::: Records shown

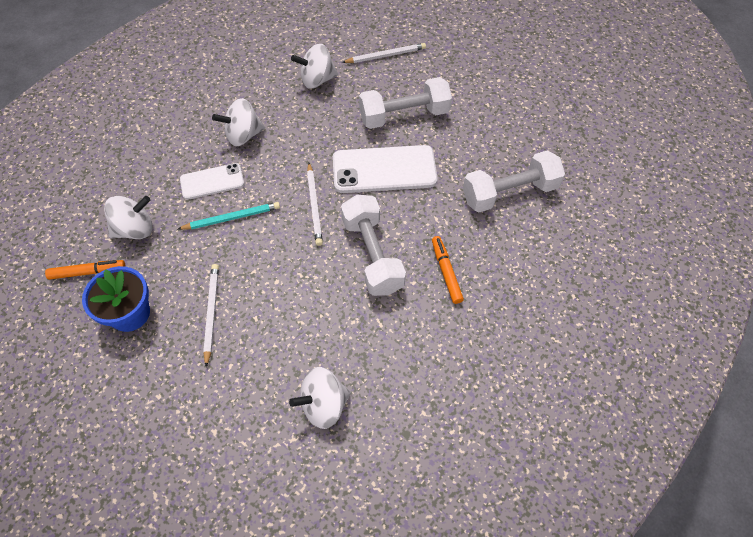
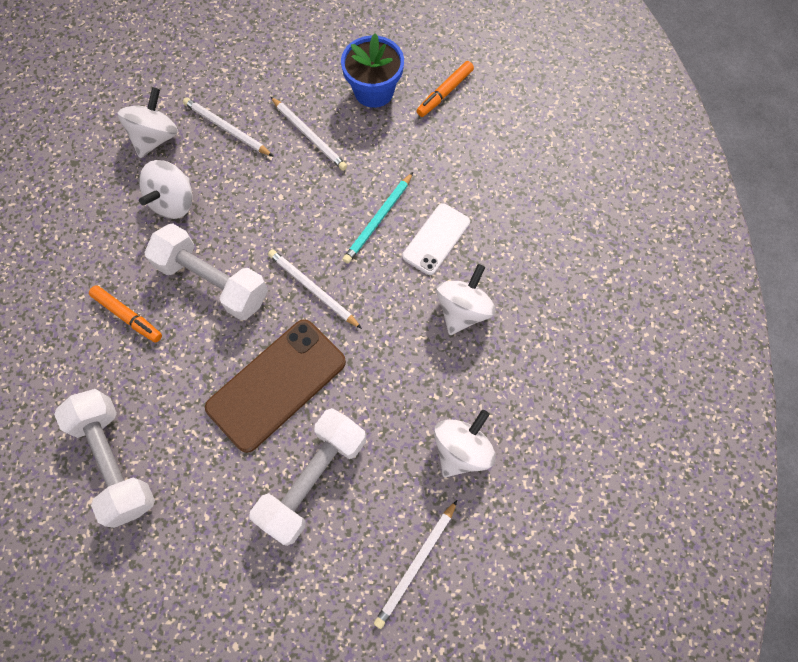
camera: 140 degrees right, 10 degrees up
(135, 229) = (450, 149): white spinning top -> white spinning top (173, 202)
(263, 368) = (227, 129): none -> white pencil
(384, 170) = (276, 384): white phone -> brown phone
(509, 193) = (115, 461): white dumbbell -> white dumbbell turned 60 degrees counterclockwise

::::::

**Task description**. Copy, from the lines above, each one that holds "degrees".

**Response area**.
camera: 140 degrees right, 10 degrees up
(509, 193) = (115, 461): white dumbbell -> white dumbbell turned 60 degrees counterclockwise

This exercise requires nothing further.